▶ _What is expected_
What you should copy is the line containing "U11: AND 74HC08" and all lines after it in the entries below, exactly and without anything added.

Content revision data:
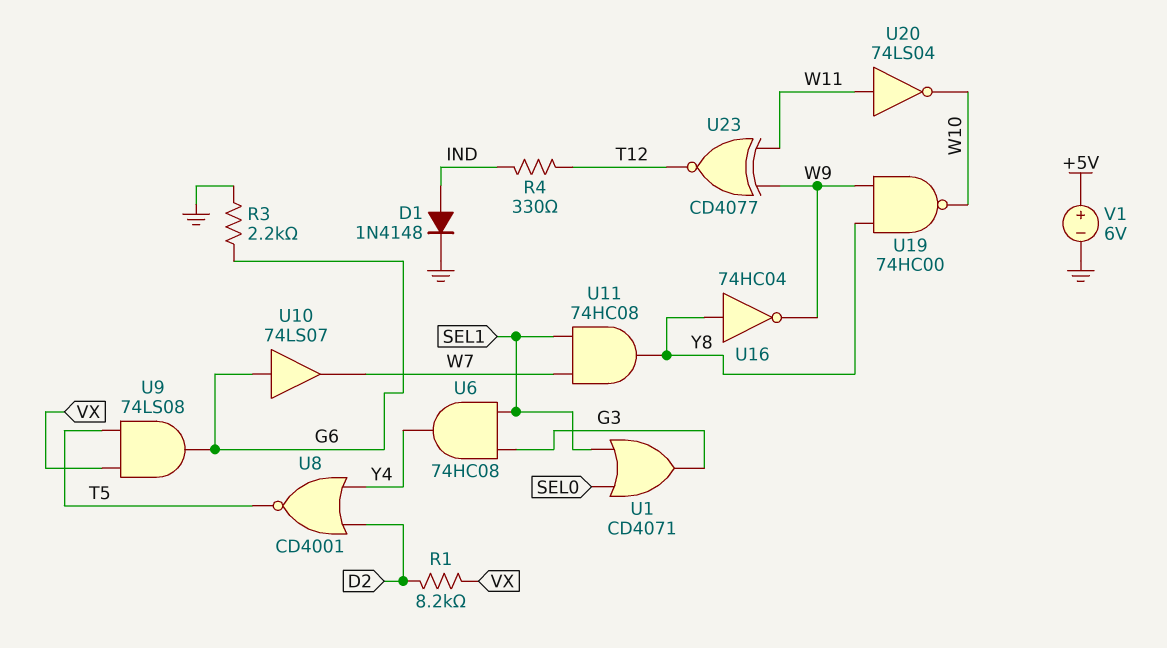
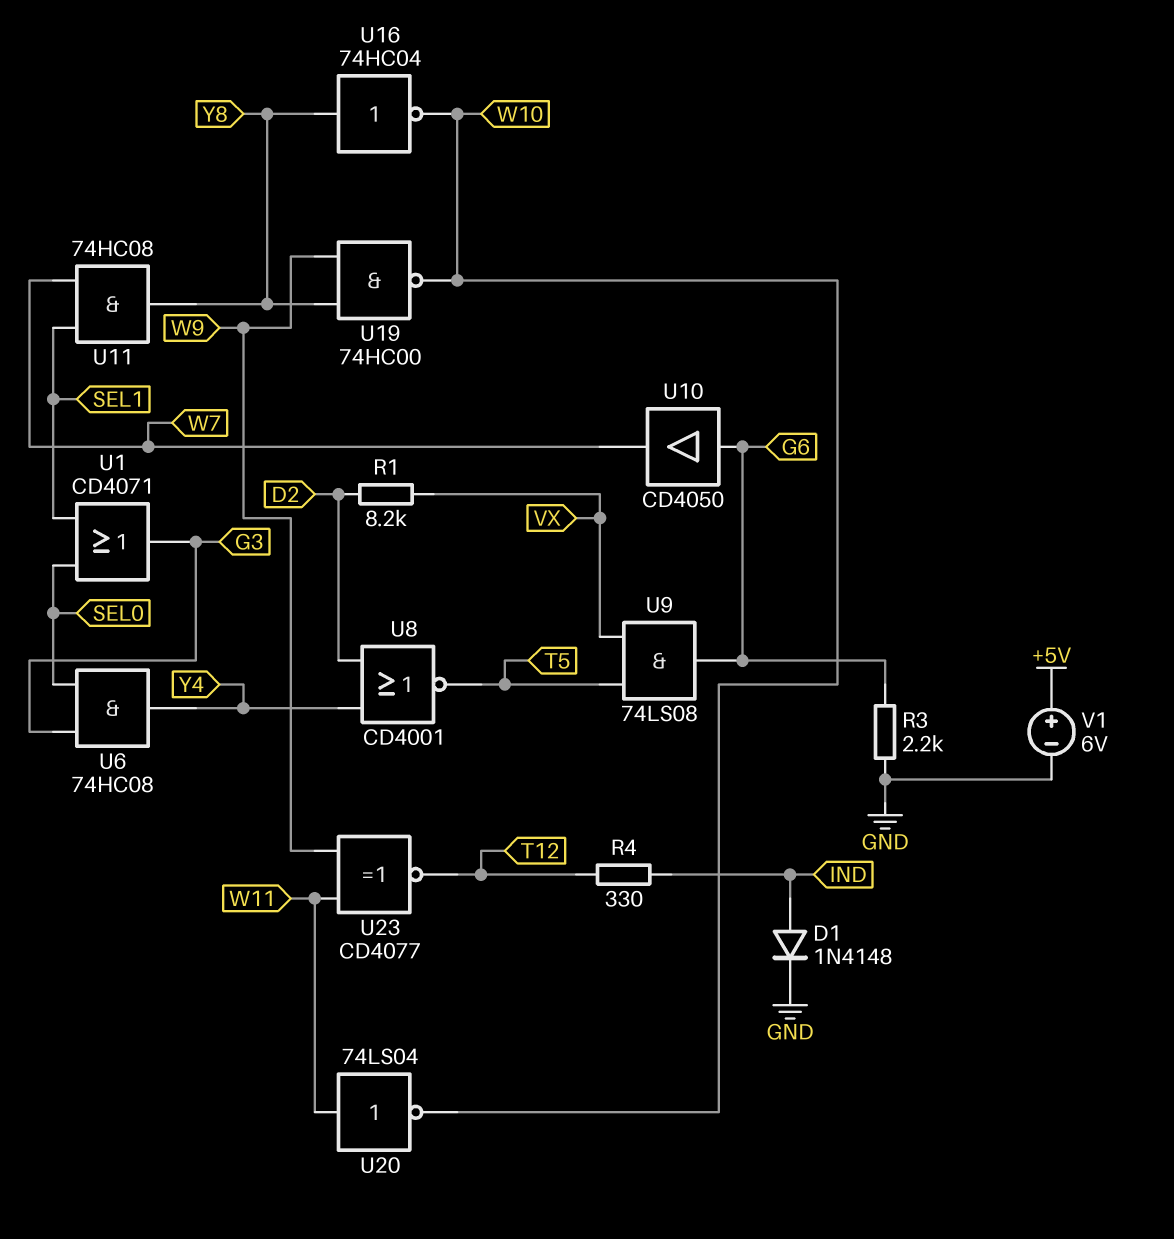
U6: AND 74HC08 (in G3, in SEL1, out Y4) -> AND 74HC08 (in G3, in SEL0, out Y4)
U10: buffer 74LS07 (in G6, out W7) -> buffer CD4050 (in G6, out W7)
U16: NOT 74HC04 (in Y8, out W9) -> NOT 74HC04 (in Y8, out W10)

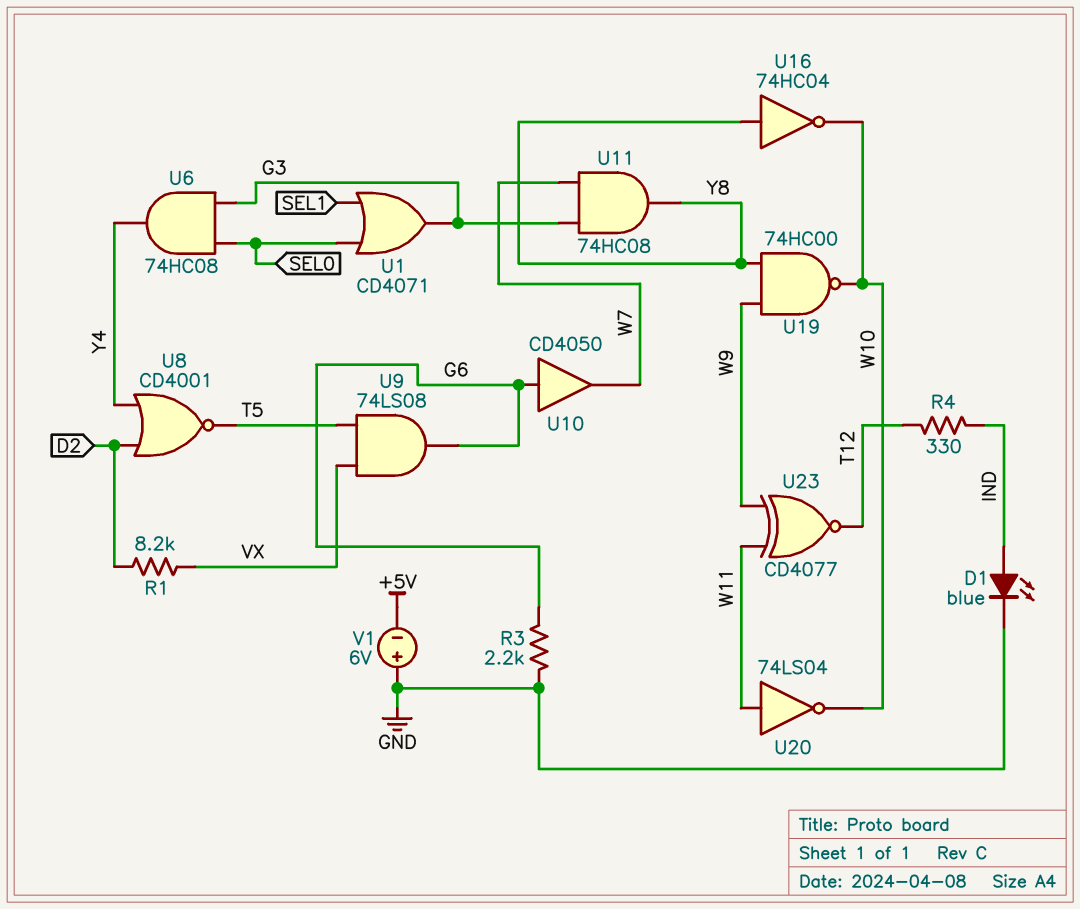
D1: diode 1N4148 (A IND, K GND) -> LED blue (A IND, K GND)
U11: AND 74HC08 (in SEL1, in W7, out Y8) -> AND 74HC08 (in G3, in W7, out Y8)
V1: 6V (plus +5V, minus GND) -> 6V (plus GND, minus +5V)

▶ _Output of the task_
U11: AND 74HC08 (in SEL1, in W7, out Y8) -> AND 74HC08 (in G3, in W7, out Y8)
V1: 6V (plus +5V, minus GND) -> 6V (plus GND, minus +5V)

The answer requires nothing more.